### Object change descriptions
Content starts
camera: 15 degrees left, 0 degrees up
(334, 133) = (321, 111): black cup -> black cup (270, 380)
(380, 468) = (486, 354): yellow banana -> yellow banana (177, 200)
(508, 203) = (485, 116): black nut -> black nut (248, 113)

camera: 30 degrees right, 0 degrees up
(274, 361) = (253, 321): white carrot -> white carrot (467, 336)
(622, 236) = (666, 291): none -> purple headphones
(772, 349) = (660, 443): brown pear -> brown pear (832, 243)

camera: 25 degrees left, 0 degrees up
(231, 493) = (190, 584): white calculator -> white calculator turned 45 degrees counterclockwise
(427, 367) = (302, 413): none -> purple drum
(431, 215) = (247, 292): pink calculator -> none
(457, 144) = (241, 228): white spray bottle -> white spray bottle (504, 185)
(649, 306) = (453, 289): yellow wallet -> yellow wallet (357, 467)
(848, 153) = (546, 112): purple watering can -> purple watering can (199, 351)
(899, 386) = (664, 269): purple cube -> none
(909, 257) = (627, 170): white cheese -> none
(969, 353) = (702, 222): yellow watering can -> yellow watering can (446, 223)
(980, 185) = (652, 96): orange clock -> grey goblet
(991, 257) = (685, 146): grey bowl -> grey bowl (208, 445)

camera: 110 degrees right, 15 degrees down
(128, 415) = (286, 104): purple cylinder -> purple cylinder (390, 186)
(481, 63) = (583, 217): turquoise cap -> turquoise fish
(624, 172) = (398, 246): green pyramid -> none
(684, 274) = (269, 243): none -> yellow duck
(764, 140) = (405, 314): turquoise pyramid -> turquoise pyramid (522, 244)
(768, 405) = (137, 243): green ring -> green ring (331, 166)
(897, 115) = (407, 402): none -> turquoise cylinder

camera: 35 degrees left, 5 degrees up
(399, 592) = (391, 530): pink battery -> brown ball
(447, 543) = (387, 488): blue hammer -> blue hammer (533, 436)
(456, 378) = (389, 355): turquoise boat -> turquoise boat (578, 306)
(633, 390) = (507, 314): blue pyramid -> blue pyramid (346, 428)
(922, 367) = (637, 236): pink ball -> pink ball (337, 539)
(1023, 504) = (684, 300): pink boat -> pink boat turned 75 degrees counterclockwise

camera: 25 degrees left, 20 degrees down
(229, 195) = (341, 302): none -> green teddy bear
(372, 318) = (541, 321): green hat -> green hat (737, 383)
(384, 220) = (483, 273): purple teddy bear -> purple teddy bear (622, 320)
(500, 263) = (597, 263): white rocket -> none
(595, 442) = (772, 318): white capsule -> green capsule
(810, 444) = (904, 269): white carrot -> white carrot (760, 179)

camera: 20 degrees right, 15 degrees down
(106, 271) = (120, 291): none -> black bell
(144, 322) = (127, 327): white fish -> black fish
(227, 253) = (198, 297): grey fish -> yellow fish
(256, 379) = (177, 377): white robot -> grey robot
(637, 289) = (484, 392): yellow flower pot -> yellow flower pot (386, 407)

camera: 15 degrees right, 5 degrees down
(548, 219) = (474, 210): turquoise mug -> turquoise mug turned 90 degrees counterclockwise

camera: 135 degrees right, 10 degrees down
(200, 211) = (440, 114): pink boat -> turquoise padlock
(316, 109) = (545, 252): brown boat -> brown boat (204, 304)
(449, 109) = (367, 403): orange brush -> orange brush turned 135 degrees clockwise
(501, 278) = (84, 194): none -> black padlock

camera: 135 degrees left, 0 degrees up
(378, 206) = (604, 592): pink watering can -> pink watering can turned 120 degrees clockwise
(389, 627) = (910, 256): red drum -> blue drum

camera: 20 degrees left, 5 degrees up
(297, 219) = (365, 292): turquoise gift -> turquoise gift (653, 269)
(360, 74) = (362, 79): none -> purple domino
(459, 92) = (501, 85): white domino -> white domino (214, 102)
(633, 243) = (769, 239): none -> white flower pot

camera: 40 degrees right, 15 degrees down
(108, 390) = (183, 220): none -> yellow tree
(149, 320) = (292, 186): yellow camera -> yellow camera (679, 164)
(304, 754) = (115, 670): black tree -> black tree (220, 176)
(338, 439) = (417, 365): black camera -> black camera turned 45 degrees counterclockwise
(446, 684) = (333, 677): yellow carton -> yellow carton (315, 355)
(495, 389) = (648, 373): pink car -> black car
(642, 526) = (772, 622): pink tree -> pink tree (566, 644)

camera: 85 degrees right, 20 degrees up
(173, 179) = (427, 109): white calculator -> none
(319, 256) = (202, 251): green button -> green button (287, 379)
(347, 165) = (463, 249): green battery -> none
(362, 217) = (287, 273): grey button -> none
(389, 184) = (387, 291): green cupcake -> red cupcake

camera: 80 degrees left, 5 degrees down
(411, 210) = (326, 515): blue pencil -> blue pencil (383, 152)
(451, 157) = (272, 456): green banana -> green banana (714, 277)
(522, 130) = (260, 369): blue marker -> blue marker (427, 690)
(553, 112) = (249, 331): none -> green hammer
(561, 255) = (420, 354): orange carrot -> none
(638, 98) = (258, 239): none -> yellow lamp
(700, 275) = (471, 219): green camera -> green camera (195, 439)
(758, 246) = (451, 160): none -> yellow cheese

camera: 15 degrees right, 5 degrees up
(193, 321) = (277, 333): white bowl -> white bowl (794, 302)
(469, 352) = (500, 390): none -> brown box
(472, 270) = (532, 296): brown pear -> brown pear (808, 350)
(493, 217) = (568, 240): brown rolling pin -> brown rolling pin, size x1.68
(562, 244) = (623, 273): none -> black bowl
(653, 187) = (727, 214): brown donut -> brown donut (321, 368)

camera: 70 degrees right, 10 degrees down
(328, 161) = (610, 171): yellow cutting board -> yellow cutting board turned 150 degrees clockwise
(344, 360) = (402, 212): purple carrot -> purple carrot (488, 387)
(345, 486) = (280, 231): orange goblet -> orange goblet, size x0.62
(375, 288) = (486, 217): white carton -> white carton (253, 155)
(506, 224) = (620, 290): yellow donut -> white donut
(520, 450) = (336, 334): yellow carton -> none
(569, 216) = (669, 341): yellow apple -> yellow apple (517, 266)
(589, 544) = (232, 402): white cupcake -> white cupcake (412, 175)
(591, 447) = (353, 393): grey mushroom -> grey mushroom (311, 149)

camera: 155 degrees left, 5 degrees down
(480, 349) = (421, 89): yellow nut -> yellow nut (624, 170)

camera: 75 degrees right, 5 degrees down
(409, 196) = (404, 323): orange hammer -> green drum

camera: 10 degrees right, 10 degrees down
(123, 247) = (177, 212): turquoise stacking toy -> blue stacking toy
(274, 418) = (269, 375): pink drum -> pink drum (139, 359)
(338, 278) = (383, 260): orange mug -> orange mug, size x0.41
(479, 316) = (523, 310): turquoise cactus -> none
Content ends
Transcribe every record above exactly as it appears.

camera: 15 degrees left, 0 degrees up
(334, 133) = (321, 111): black cup -> black cup (270, 380)
(380, 468) = (486, 354): yellow banana -> yellow banana (177, 200)
(508, 203) = (485, 116): black nut -> black nut (248, 113)

camera: 30 degrees right, 0 degrees up
(274, 361) = (253, 321): white carrot -> white carrot (467, 336)
(622, 236) = (666, 291): none -> purple headphones
(772, 349) = (660, 443): brown pear -> brown pear (832, 243)

camera: 25 degrees left, 0 degrees up
(231, 493) = (190, 584): white calculator -> white calculator turned 45 degrees counterclockwise
(427, 367) = (302, 413): none -> purple drum
(431, 215) = (247, 292): pink calculator -> none
(457, 144) = (241, 228): white spray bottle -> white spray bottle (504, 185)
(649, 306) = (453, 289): yellow wallet -> yellow wallet (357, 467)
(848, 153) = (546, 112): purple watering can -> purple watering can (199, 351)
(899, 386) = (664, 269): purple cube -> none
(909, 257) = (627, 170): white cheese -> none
(969, 353) = (702, 222): yellow watering can -> yellow watering can (446, 223)
(980, 185) = (652, 96): orange clock -> grey goblet
(991, 257) = (685, 146): grey bowl -> grey bowl (208, 445)

camera: 110 degrees right, 15 degrees down
(128, 415) = (286, 104): purple cylinder -> purple cylinder (390, 186)
(481, 63) = (583, 217): turquoise cap -> turquoise fish
(624, 172) = (398, 246): green pyramid -> none
(684, 274) = (269, 243): none -> yellow duck
(764, 140) = (405, 314): turquoise pyramid -> turquoise pyramid (522, 244)
(768, 405) = (137, 243): green ring -> green ring (331, 166)
(897, 115) = (407, 402): none -> turquoise cylinder

camera: 35 degrees left, 5 degrees up
(399, 592) = (391, 530): pink battery -> brown ball
(447, 543) = (387, 488): blue hammer -> blue hammer (533, 436)
(456, 378) = (389, 355): turquoise boat -> turquoise boat (578, 306)
(633, 390) = (507, 314): blue pyramid -> blue pyramid (346, 428)
(922, 367) = (637, 236): pink ball -> pink ball (337, 539)
(1023, 504) = (684, 300): pink boat -> pink boat turned 75 degrees counterclockwise

camera: 25 degrees left, 20 degrees down
(229, 195) = (341, 302): none -> green teddy bear
(372, 318) = (541, 321): green hat -> green hat (737, 383)
(384, 220) = (483, 273): purple teddy bear -> purple teddy bear (622, 320)
(500, 263) = (597, 263): white rocket -> none
(595, 442) = (772, 318): white capsule -> green capsule
(810, 444) = (904, 269): white carrot -> white carrot (760, 179)

camera: 20 degrees right, 15 degrees down
(106, 271) = (120, 291): none -> black bell
(144, 322) = (127, 327): white fish -> black fish
(227, 253) = (198, 297): grey fish -> yellow fish
(256, 379) = (177, 377): white robot -> grey robot
(637, 289) = (484, 392): yellow flower pot -> yellow flower pot (386, 407)

camera: 15 degrees right, 5 degrees down
(548, 219) = (474, 210): turquoise mug -> turquoise mug turned 90 degrees counterclockwise

camera: 135 degrees right, 10 degrees down
(200, 211) = (440, 114): pink boat -> turquoise padlock
(316, 109) = (545, 252): brown boat -> brown boat (204, 304)
(449, 109) = (367, 403): orange brush -> orange brush turned 135 degrees clockwise
(501, 278) = (84, 194): none -> black padlock

camera: 135 degrees left, 0 degrees up
(378, 206) = (604, 592): pink watering can -> pink watering can turned 120 degrees clockwise
(389, 627) = (910, 256): red drum -> blue drum

camera: 20 degrees left, 5 degrees up
(297, 219) = (365, 292): turquoise gift -> turquoise gift (653, 269)
(360, 74) = (362, 79): none -> purple domino
(459, 92) = (501, 85): white domino -> white domino (214, 102)
(633, 243) = (769, 239): none -> white flower pot

camera: 40 degrees right, 15 degrees down
(108, 390) = (183, 220): none -> yellow tree
(149, 320) = (292, 186): yellow camera -> yellow camera (679, 164)
(304, 754) = (115, 670): black tree -> black tree (220, 176)
(338, 439) = (417, 365): black camera -> black camera turned 45 degrees counterclockwise
(446, 684) = (333, 677): yellow carton -> yellow carton (315, 355)
(495, 389) = (648, 373): pink car -> black car
(642, 526) = (772, 622): pink tree -> pink tree (566, 644)

camera: 85 degrees right, 20 degrees up
(173, 179) = (427, 109): white calculator -> none
(319, 256) = (202, 251): green button -> green button (287, 379)
(347, 165) = (463, 249): green battery -> none
(362, 217) = (287, 273): grey button -> none
(389, 184) = (387, 291): green cupcake -> red cupcake

camera: 80 degrees left, 5 degrees down
(411, 210) = (326, 515): blue pencil -> blue pencil (383, 152)
(451, 157) = (272, 456): green banana -> green banana (714, 277)
(522, 130) = (260, 369): blue marker -> blue marker (427, 690)
(553, 112) = (249, 331): none -> green hammer
(561, 255) = (420, 354): orange carrot -> none
(638, 98) = (258, 239): none -> yellow lamp
(700, 275) = (471, 219): green camera -> green camera (195, 439)
(758, 246) = (451, 160): none -> yellow cheese

camera: 15 degrees right, 5 degrees up
(193, 321) = (277, 333): white bowl -> white bowl (794, 302)
(469, 352) = (500, 390): none -> brown box
(472, 270) = (532, 296): brown pear -> brown pear (808, 350)
(493, 217) = (568, 240): brown rolling pin -> brown rolling pin, size x1.68
(562, 244) = (623, 273): none -> black bowl
(653, 187) = (727, 214): brown donut -> brown donut (321, 368)

camera: 70 degrees right, 10 degrees down
(328, 161) = (610, 171): yellow cutting board -> yellow cutting board turned 150 degrees clockwise
(344, 360) = (402, 212): purple carrot -> purple carrot (488, 387)
(345, 486) = (280, 231): orange goblet -> orange goblet, size x0.62
(375, 288) = (486, 217): white carton -> white carton (253, 155)
(506, 224) = (620, 290): yellow donut -> white donut
(520, 450) = (336, 334): yellow carton -> none
(569, 216) = (669, 341): yellow apple -> yellow apple (517, 266)
(589, 544) = (232, 402): white cupcake -> white cupcake (412, 175)
(591, 447) = (353, 393): grey mushroom -> grey mushroom (311, 149)

camera: 155 degrees left, 5 degrees down
(480, 349) = (421, 89): yellow nut -> yellow nut (624, 170)

camera: 75 degrees right, 5 degrees down
(409, 196) = (404, 323): orange hammer -> green drum

camera: 10 degrees right, 10 degrees down
(123, 247) = (177, 212): turquoise stacking toy -> blue stacking toy
(274, 418) = (269, 375): pink drum -> pink drum (139, 359)
(338, 278) = (383, 260): orange mug -> orange mug, size x0.41
(479, 316) = (523, 310): turquoise cactus -> none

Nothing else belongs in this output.